■ TASK DESCRIPTION
Return exactly the lines of the entries that start at the line containing "brown dumbbell (no. 3" and continue to the last line. Omit the pictures.
··· DATA TO EXAMINE
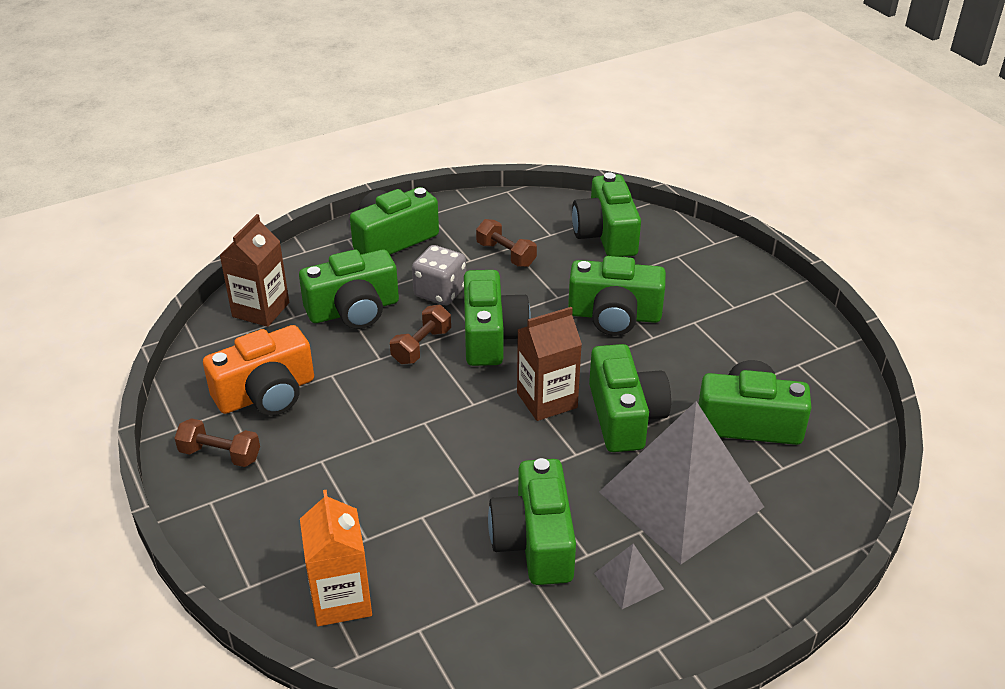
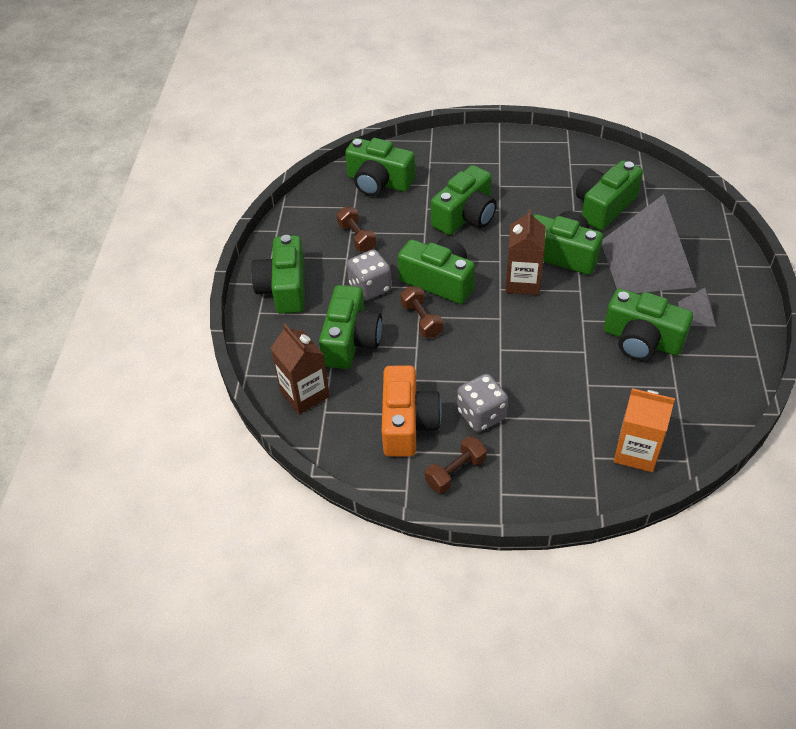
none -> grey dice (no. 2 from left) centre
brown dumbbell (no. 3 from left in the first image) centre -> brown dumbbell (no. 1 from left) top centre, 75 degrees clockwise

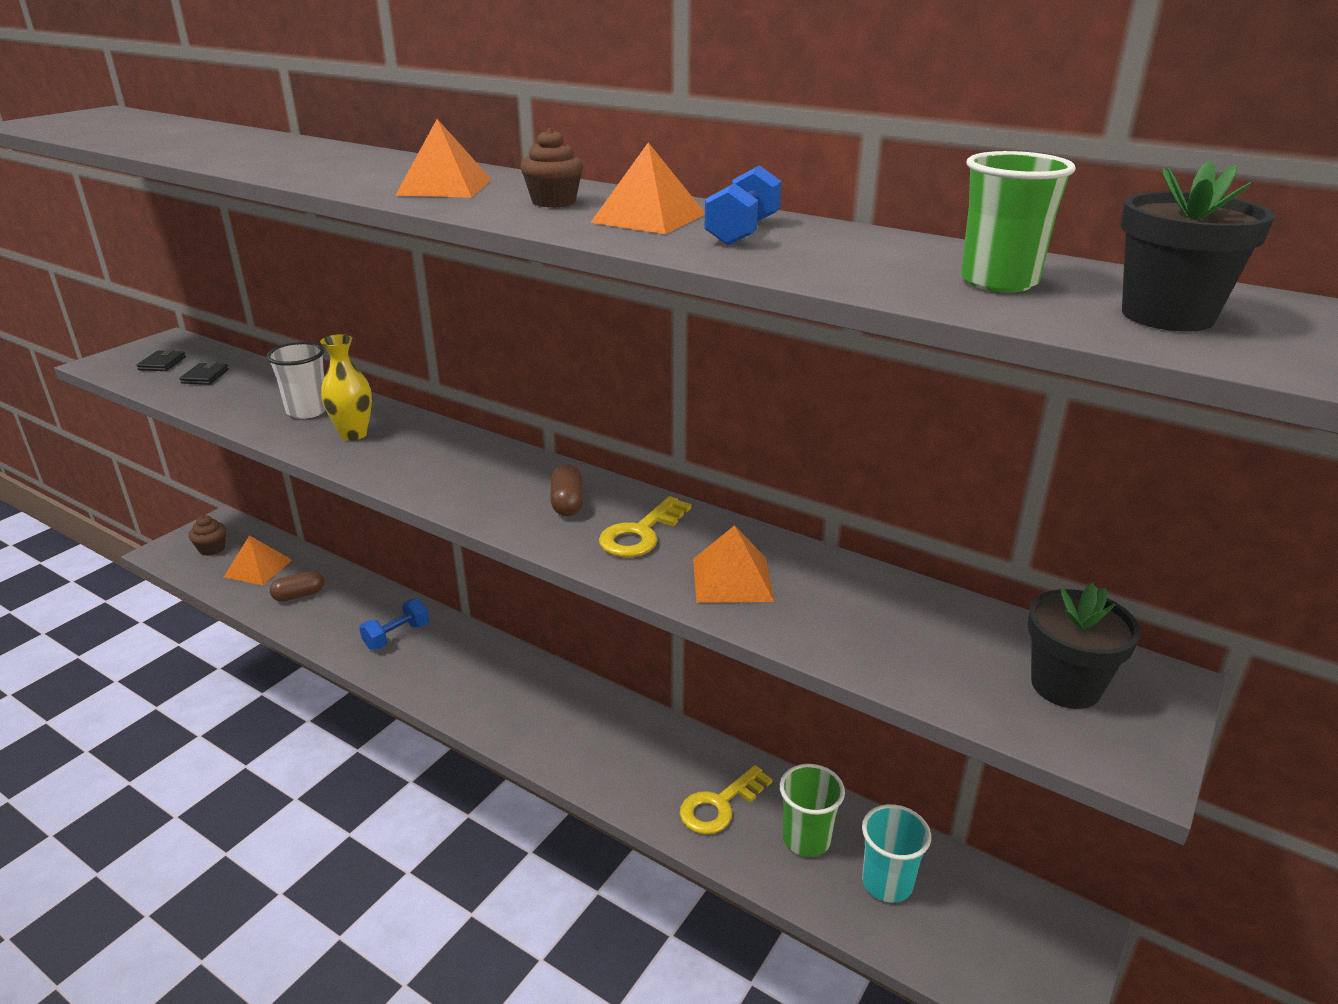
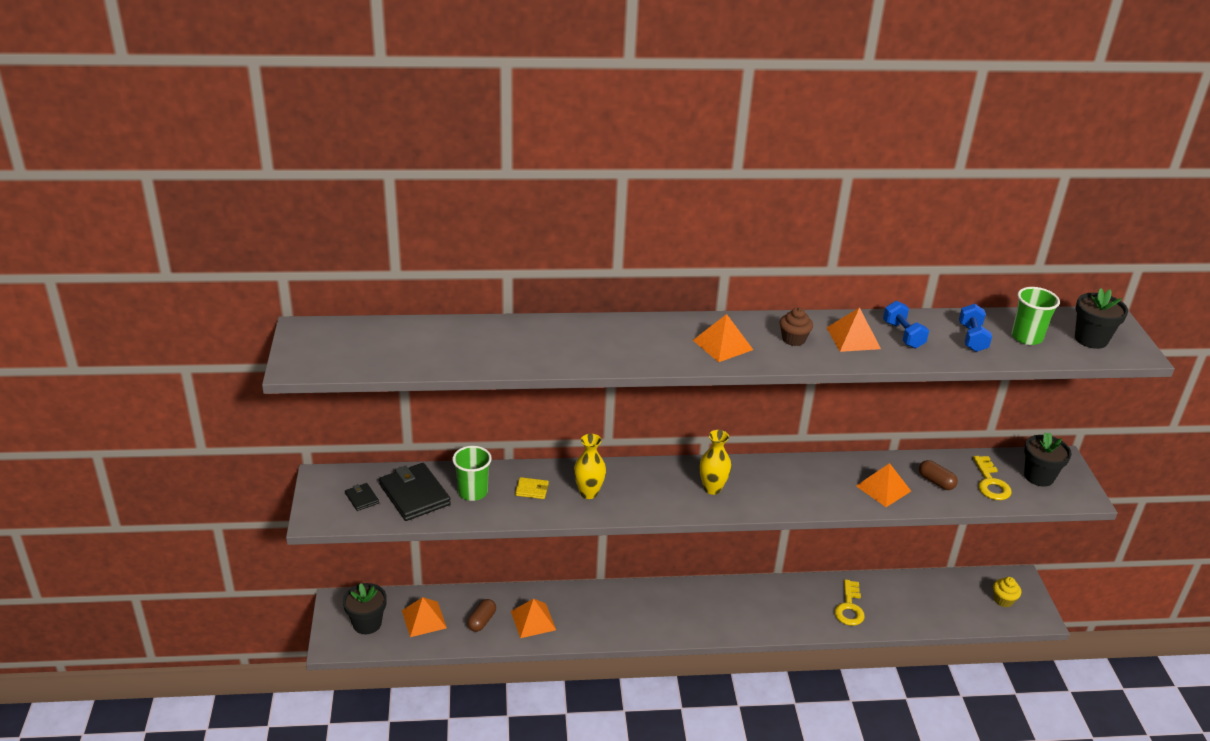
turquoise cup bottom right -> none
none -> orange pyramid (no. 2 from left) bottom centre
none -> yellow vase (no. 2 from left) centre
none -> yellow cupcake bottom right
blue dumbbell (no. 1 from left in the first image) middle left -> blue dumbbell (no. 2 from left) middle right, shifted
brown capsule (no. 2 from left) centre -> brown capsule (no. 2 from left) middle right, shifted
yellow key (no. 1 from left in the first image) centre -> yellow key (no. 2 from left) middle right, shifted
green cup (no. 1 from left) bottom centre -> green cup (no. 1 from left) centre, shifted
brown cupcake (no. 1 from left) middle left -> black flower pot (no. 1 from left) bottom left
white cup middle left -> yellow wallet centre
black wallet (no. 2 from left) middle left -> black wallet (no. 2 from left) centre, x2.08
······
■ SOLVED EXERCISE
brown dumbbell (no. 3 from left in the first image) centre -> brown dumbbell (no. 1 from left) top centre, 75 degrees clockwise

turquoise cup bottom right -> none
none -> orange pyramid (no. 2 from left) bottom centre
none -> yellow vase (no. 2 from left) centre
none -> yellow cupcake bottom right
blue dumbbell (no. 1 from left in the first image) middle left -> blue dumbbell (no. 2 from left) middle right, shifted
brown capsule (no. 2 from left) centre -> brown capsule (no. 2 from left) middle right, shifted
yellow key (no. 1 from left in the first image) centre -> yellow key (no. 2 from left) middle right, shifted
green cup (no. 1 from left) bottom centre -> green cup (no. 1 from left) centre, shifted
brown cupcake (no. 1 from left) middle left -> black flower pot (no. 1 from left) bottom left
white cup middle left -> yellow wallet centre
black wallet (no. 2 from left) middle left -> black wallet (no. 2 from left) centre, x2.08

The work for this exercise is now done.